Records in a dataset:
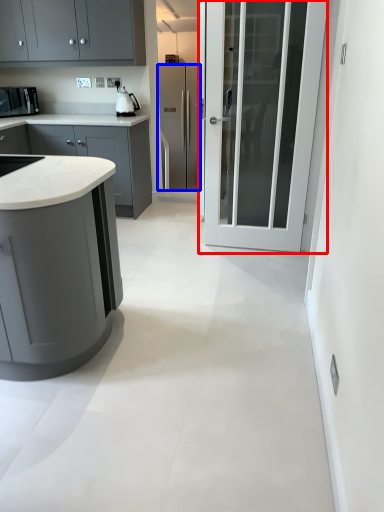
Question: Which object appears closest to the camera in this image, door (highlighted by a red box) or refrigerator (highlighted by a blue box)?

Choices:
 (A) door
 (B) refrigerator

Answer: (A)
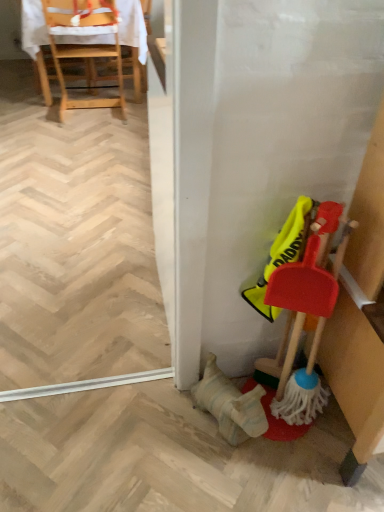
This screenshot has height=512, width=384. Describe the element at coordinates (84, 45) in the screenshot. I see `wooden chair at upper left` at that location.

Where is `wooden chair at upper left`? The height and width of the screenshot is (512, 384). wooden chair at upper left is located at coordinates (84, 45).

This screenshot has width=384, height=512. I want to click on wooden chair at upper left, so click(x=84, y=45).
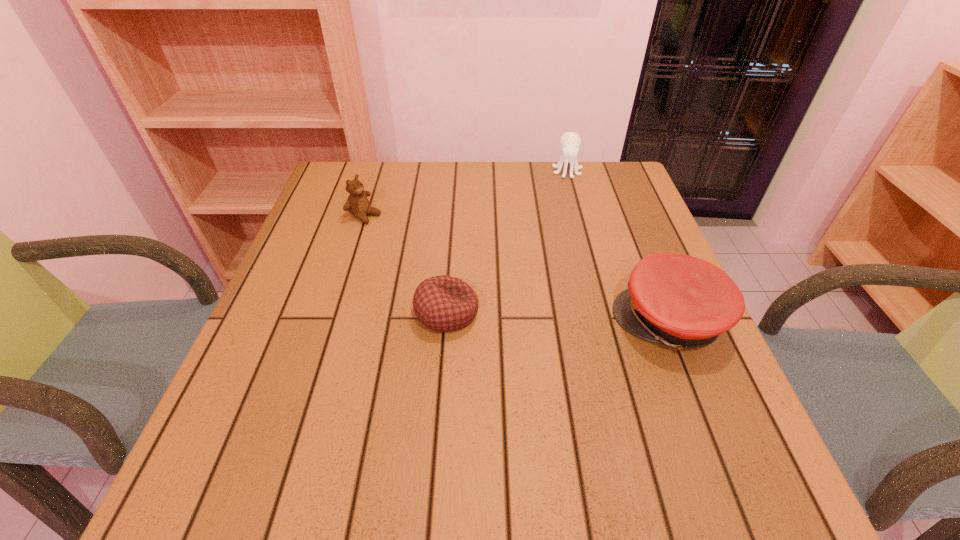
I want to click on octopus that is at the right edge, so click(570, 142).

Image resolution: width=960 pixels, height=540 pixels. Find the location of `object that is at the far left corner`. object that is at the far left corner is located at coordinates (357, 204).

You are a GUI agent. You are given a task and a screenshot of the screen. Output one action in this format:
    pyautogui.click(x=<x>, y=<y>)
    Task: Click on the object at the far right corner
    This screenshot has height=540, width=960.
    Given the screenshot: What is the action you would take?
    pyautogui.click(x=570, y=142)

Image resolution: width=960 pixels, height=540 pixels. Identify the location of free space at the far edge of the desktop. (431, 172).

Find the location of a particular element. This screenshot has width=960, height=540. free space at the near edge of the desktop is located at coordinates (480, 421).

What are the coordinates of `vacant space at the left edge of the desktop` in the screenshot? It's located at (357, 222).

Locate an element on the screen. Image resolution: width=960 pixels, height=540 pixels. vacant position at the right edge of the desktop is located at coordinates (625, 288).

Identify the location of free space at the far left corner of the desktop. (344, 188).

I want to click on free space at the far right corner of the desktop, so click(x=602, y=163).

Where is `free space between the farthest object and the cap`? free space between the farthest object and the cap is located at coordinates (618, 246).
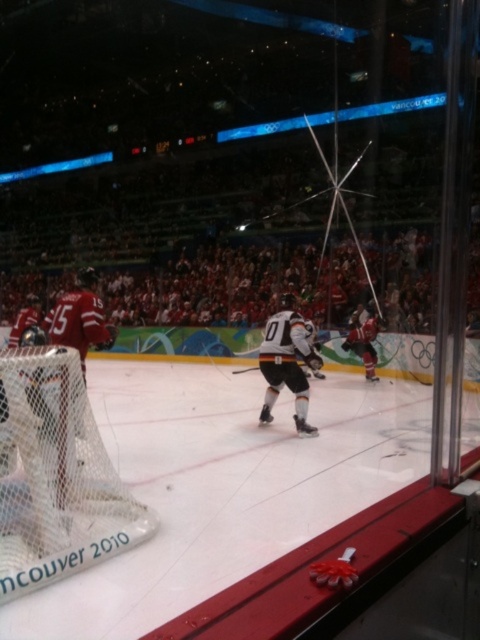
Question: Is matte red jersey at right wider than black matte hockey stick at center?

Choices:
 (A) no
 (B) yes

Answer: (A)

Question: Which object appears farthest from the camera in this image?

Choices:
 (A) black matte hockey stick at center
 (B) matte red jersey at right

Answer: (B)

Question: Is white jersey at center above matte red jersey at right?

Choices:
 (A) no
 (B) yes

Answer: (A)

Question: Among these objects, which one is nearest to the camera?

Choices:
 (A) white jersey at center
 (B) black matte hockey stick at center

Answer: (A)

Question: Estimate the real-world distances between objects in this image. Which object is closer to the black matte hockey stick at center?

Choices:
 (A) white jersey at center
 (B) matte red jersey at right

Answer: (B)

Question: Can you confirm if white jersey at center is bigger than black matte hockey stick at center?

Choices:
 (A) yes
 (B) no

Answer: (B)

**WHAT NEEDS TO BE DONE**
Could you write out every line of the data above word for word, leaving out the pictures?

**RESPONSE BOX**
Question: Which object appears closest to the camera in this image, door (highlighted by a red box) or refrigerator (highlighted by a blue box)?

Choices:
 (A) door
 (B) refrigerator

Answer: (A)
This screenshot has height=512, width=384. Describe the element at coordinates (84, 45) in the screenshot. I see `wooden chair at upper left` at that location.

Where is `wooden chair at upper left`? The height and width of the screenshot is (512, 384). wooden chair at upper left is located at coordinates (84, 45).

This screenshot has width=384, height=512. I want to click on wooden chair at upper left, so click(x=84, y=45).
I want to click on octopus that is at the right edge, so click(570, 142).

Image resolution: width=960 pixels, height=540 pixels. Find the location of `object that is at the far left corner`. object that is at the far left corner is located at coordinates (357, 204).

You are a GUI agent. You are given a task and a screenshot of the screen. Output one action in this format:
    pyautogui.click(x=<x>, y=<y>)
    Task: Click on the object at the far right corner
    This screenshot has height=540, width=960.
    Given the screenshot: What is the action you would take?
    pyautogui.click(x=570, y=142)

Image resolution: width=960 pixels, height=540 pixels. Identify the location of free space at the far edge of the desktop. (431, 172).

Find the location of a particular element. This screenshot has width=960, height=540. free space at the near edge of the desktop is located at coordinates (480, 421).

What are the coordinates of `vacant space at the left edge of the desktop` in the screenshot? It's located at (357, 222).

Locate an element on the screen. Image resolution: width=960 pixels, height=540 pixels. vacant position at the right edge of the desktop is located at coordinates (625, 288).

Identify the location of free space at the far left corner of the desktop. (344, 188).

I want to click on free space at the far right corner of the desktop, so click(x=602, y=163).

Where is `free space between the farthest object and the cap`? free space between the farthest object and the cap is located at coordinates (618, 246).
Question: Is matte red jersey at right wider than black matte hockey stick at center?

Choices:
 (A) no
 (B) yes

Answer: (A)

Question: Which object appears farthest from the camera in this image?

Choices:
 (A) black matte hockey stick at center
 (B) matte red jersey at right

Answer: (B)

Question: Is white jersey at center above matte red jersey at right?

Choices:
 (A) no
 (B) yes

Answer: (A)

Question: Among these objects, which one is nearest to the camera?

Choices:
 (A) white jersey at center
 (B) black matte hockey stick at center

Answer: (A)

Question: Estimate the real-world distances between objects in this image. Which object is closer to the black matte hockey stick at center?

Choices:
 (A) white jersey at center
 (B) matte red jersey at right

Answer: (B)

Question: Can you confirm if white jersey at center is bigger than black matte hockey stick at center?

Choices:
 (A) yes
 (B) no

Answer: (B)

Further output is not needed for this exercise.